--- Dataset Enclosed Below ---

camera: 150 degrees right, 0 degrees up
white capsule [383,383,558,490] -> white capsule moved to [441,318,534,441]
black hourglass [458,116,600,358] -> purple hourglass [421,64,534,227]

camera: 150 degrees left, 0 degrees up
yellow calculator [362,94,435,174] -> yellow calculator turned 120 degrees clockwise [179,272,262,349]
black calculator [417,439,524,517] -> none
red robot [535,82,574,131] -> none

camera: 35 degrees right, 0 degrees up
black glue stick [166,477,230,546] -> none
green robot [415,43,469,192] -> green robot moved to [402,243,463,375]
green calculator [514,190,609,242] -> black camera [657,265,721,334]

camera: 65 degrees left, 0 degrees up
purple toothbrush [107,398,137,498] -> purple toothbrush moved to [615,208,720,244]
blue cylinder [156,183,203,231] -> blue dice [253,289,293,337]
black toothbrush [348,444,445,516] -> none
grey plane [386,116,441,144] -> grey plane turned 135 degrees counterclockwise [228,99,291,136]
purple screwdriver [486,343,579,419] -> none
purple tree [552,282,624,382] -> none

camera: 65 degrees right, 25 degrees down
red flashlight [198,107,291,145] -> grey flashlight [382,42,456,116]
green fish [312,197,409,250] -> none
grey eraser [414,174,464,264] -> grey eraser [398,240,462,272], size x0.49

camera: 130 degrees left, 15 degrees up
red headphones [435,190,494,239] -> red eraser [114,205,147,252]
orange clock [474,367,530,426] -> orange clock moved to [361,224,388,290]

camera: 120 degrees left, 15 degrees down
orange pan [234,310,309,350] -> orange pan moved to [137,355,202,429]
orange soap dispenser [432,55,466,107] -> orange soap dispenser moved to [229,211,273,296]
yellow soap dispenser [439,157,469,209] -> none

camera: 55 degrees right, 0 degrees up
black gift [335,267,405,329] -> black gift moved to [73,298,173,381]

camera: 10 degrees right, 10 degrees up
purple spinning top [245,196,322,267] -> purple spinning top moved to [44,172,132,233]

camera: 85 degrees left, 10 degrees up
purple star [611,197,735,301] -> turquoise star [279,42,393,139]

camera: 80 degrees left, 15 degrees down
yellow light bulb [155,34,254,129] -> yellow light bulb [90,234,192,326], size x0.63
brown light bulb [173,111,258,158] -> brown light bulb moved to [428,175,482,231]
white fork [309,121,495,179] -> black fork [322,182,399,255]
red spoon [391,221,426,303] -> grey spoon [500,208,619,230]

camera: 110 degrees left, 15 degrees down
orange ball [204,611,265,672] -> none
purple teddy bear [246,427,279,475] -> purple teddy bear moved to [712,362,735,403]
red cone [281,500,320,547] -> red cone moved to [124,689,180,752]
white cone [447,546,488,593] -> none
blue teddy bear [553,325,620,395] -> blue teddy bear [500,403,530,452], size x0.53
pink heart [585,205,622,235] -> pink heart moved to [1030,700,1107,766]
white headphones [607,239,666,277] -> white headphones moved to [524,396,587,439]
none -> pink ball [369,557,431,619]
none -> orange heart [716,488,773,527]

--- End of Enclosed Dataset ---

All that belongs in your answer is the stretch of entries above from the line with "white capsule [383,383,558,490]" through the line with "red robot [535,82,574,131] -> none", printed exactly.

white capsule [383,383,558,490] -> white capsule moved to [441,318,534,441]
black hourglass [458,116,600,358] -> purple hourglass [421,64,534,227]

camera: 150 degrees left, 0 degrees up
yellow calculator [362,94,435,174] -> yellow calculator turned 120 degrees clockwise [179,272,262,349]
black calculator [417,439,524,517] -> none
red robot [535,82,574,131] -> none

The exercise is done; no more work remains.